Edit tracking data:
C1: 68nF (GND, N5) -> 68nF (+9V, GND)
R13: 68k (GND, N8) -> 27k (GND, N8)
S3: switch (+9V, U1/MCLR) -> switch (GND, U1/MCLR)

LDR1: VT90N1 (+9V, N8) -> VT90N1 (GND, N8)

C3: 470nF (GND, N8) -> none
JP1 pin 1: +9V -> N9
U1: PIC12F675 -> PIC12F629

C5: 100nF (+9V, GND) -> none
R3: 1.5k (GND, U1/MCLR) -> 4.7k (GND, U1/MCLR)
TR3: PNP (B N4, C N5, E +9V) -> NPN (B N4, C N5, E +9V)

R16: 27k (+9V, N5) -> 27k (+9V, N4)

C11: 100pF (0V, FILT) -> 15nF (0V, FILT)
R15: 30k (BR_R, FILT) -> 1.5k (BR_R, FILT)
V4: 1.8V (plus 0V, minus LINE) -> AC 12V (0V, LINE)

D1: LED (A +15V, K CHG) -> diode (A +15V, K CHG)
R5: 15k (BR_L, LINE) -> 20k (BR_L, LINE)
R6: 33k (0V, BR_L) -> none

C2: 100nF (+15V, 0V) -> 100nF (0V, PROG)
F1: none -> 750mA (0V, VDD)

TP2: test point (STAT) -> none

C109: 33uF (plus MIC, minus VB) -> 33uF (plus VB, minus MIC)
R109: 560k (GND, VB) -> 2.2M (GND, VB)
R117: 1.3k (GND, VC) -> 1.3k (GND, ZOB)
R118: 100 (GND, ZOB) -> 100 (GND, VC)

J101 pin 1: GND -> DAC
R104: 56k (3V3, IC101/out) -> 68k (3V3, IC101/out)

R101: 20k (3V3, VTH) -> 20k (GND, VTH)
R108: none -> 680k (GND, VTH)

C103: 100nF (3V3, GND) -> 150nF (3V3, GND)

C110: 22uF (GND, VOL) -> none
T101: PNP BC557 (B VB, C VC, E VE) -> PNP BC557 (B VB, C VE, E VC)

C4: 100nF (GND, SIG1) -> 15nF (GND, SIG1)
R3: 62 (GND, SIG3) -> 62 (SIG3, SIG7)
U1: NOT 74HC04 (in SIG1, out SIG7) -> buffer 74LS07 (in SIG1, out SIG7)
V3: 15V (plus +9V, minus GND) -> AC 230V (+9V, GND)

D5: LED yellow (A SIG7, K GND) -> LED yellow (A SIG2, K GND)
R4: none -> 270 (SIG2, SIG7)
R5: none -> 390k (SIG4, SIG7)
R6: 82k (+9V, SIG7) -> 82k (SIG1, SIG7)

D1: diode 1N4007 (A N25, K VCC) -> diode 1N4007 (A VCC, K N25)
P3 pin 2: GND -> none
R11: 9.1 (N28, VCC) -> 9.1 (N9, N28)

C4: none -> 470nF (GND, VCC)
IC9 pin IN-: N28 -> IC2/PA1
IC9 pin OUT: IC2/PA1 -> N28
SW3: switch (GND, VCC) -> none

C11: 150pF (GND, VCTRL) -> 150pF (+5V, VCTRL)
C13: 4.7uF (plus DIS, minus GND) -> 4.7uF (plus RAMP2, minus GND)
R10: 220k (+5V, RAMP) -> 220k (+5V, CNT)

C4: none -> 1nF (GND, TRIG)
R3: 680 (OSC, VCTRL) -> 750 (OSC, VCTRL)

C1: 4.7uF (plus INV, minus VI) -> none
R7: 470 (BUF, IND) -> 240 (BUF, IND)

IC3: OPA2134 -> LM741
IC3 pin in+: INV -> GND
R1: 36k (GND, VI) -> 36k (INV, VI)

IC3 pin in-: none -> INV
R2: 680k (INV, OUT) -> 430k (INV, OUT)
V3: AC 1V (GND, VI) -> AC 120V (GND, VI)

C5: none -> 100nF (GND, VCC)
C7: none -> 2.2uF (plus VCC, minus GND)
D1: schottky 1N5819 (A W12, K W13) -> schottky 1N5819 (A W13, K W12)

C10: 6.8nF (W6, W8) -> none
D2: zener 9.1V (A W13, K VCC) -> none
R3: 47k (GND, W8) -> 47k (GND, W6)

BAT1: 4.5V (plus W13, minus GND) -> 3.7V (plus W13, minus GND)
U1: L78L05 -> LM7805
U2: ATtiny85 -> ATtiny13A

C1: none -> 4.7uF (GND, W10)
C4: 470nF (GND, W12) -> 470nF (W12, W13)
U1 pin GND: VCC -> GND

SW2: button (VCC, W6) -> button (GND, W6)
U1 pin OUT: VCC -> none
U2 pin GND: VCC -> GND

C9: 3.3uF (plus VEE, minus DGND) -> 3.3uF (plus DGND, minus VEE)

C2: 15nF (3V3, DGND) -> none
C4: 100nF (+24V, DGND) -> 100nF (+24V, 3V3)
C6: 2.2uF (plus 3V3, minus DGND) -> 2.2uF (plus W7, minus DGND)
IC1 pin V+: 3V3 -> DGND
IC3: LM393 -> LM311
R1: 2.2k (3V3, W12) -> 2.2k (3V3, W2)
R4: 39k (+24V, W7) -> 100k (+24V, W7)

▶ [Exercise requirements] All of the entries above must be output word for word.

▶ [Output below]
C1: 68nF (GND, N5) -> 68nF (+9V, GND)
R13: 68k (GND, N8) -> 27k (GND, N8)
S3: switch (+9V, U1/MCLR) -> switch (GND, U1/MCLR)

LDR1: VT90N1 (+9V, N8) -> VT90N1 (GND, N8)

C3: 470nF (GND, N8) -> none
JP1 pin 1: +9V -> N9
U1: PIC12F675 -> PIC12F629

C5: 100nF (+9V, GND) -> none
R3: 1.5k (GND, U1/MCLR) -> 4.7k (GND, U1/MCLR)
TR3: PNP (B N4, C N5, E +9V) -> NPN (B N4, C N5, E +9V)

R16: 27k (+9V, N5) -> 27k (+9V, N4)

C11: 100pF (0V, FILT) -> 15nF (0V, FILT)
R15: 30k (BR_R, FILT) -> 1.5k (BR_R, FILT)
V4: 1.8V (plus 0V, minus LINE) -> AC 12V (0V, LINE)

D1: LED (A +15V, K CHG) -> diode (A +15V, K CHG)
R5: 15k (BR_L, LINE) -> 20k (BR_L, LINE)
R6: 33k (0V, BR_L) -> none

C2: 100nF (+15V, 0V) -> 100nF (0V, PROG)
F1: none -> 750mA (0V, VDD)

TP2: test point (STAT) -> none

C109: 33uF (plus MIC, minus VB) -> 33uF (plus VB, minus MIC)
R109: 560k (GND, VB) -> 2.2M (GND, VB)
R117: 1.3k (GND, VC) -> 1.3k (GND, ZOB)
R118: 100 (GND, ZOB) -> 100 (GND, VC)

J101 pin 1: GND -> DAC
R104: 56k (3V3, IC101/out) -> 68k (3V3, IC101/out)

R101: 20k (3V3, VTH) -> 20k (GND, VTH)
R108: none -> 680k (GND, VTH)

C103: 100nF (3V3, GND) -> 150nF (3V3, GND)

C110: 22uF (GND, VOL) -> none
T101: PNP BC557 (B VB, C VC, E VE) -> PNP BC557 (B VB, C VE, E VC)

C4: 100nF (GND, SIG1) -> 15nF (GND, SIG1)
R3: 62 (GND, SIG3) -> 62 (SIG3, SIG7)
U1: NOT 74HC04 (in SIG1, out SIG7) -> buffer 74LS07 (in SIG1, out SIG7)
V3: 15V (plus +9V, minus GND) -> AC 230V (+9V, GND)

D5: LED yellow (A SIG7, K GND) -> LED yellow (A SIG2, K GND)
R4: none -> 270 (SIG2, SIG7)
R5: none -> 390k (SIG4, SIG7)
R6: 82k (+9V, SIG7) -> 82k (SIG1, SIG7)

D1: diode 1N4007 (A N25, K VCC) -> diode 1N4007 (A VCC, K N25)
P3 pin 2: GND -> none
R11: 9.1 (N28, VCC) -> 9.1 (N9, N28)

C4: none -> 470nF (GND, VCC)
IC9 pin IN-: N28 -> IC2/PA1
IC9 pin OUT: IC2/PA1 -> N28
SW3: switch (GND, VCC) -> none

C11: 150pF (GND, VCTRL) -> 150pF (+5V, VCTRL)
C13: 4.7uF (plus DIS, minus GND) -> 4.7uF (plus RAMP2, minus GND)
R10: 220k (+5V, RAMP) -> 220k (+5V, CNT)

C4: none -> 1nF (GND, TRIG)
R3: 680 (OSC, VCTRL) -> 750 (OSC, VCTRL)

C1: 4.7uF (plus INV, minus VI) -> none
R7: 470 (BUF, IND) -> 240 (BUF, IND)

IC3: OPA2134 -> LM741
IC3 pin in+: INV -> GND
R1: 36k (GND, VI) -> 36k (INV, VI)

IC3 pin in-: none -> INV
R2: 680k (INV, OUT) -> 430k (INV, OUT)
V3: AC 1V (GND, VI) -> AC 120V (GND, VI)

C5: none -> 100nF (GND, VCC)
C7: none -> 2.2uF (plus VCC, minus GND)
D1: schottky 1N5819 (A W12, K W13) -> schottky 1N5819 (A W13, K W12)

C10: 6.8nF (W6, W8) -> none
D2: zener 9.1V (A W13, K VCC) -> none
R3: 47k (GND, W8) -> 47k (GND, W6)

BAT1: 4.5V (plus W13, minus GND) -> 3.7V (plus W13, minus GND)
U1: L78L05 -> LM7805
U2: ATtiny85 -> ATtiny13A

C1: none -> 4.7uF (GND, W10)
C4: 470nF (GND, W12) -> 470nF (W12, W13)
U1 pin GND: VCC -> GND

SW2: button (VCC, W6) -> button (GND, W6)
U1 pin OUT: VCC -> none
U2 pin GND: VCC -> GND

C9: 3.3uF (plus VEE, minus DGND) -> 3.3uF (plus DGND, minus VEE)

C2: 15nF (3V3, DGND) -> none
C4: 100nF (+24V, DGND) -> 100nF (+24V, 3V3)
C6: 2.2uF (plus 3V3, minus DGND) -> 2.2uF (plus W7, minus DGND)
IC1 pin V+: 3V3 -> DGND
IC3: LM393 -> LM311
R1: 2.2k (3V3, W12) -> 2.2k (3V3, W2)
R4: 39k (+24V, W7) -> 100k (+24V, W7)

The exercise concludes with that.